If a record holds a picture, leave the picture out and copy everything else exactly.

((

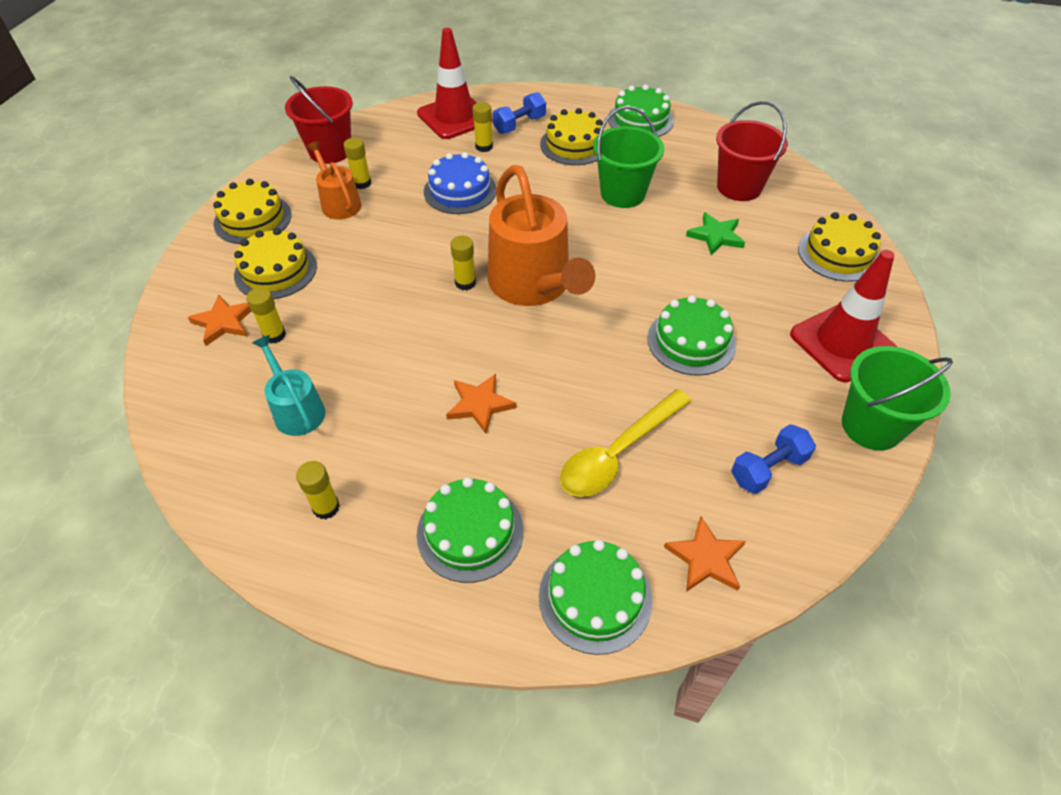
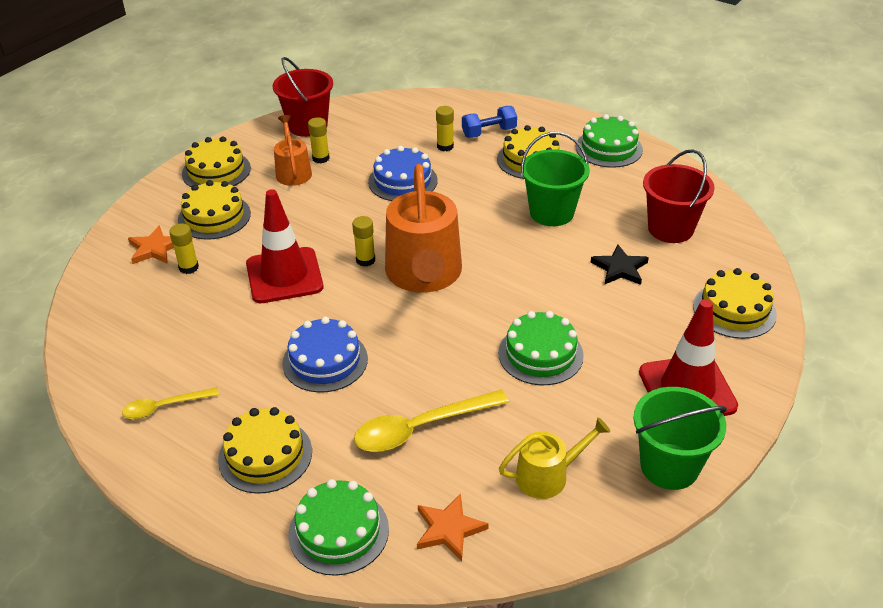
camera: 20 degrees right, 10 degrees down
(296, 410) = (178, 329): turquoise watering can -> none
(326, 507) = (164, 407): yellow glue stick -> yellow spoon
(454, 117) = (432, 115): red traffic cone -> red traffic cone (284, 276)
(470, 532) = (265, 455): green cake -> yellow cake
(479, 404) = (325, 361): orange star -> blue cake
(716, 236) = (620, 268): green star -> black star
(768, 469) = (547, 475): blue dumbbell -> yellow watering can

))

▶ **EXERCISE SOLUTION**
camera: 20 degrees right, 10 degrees down
(296, 410) = (178, 329): turquoise watering can -> none
(326, 507) = (164, 407): yellow glue stick -> yellow spoon
(454, 117) = (432, 115): red traffic cone -> red traffic cone (284, 276)
(470, 532) = (265, 455): green cake -> yellow cake
(479, 404) = (325, 361): orange star -> blue cake
(716, 236) = (620, 268): green star -> black star
(768, 469) = (547, 475): blue dumbbell -> yellow watering can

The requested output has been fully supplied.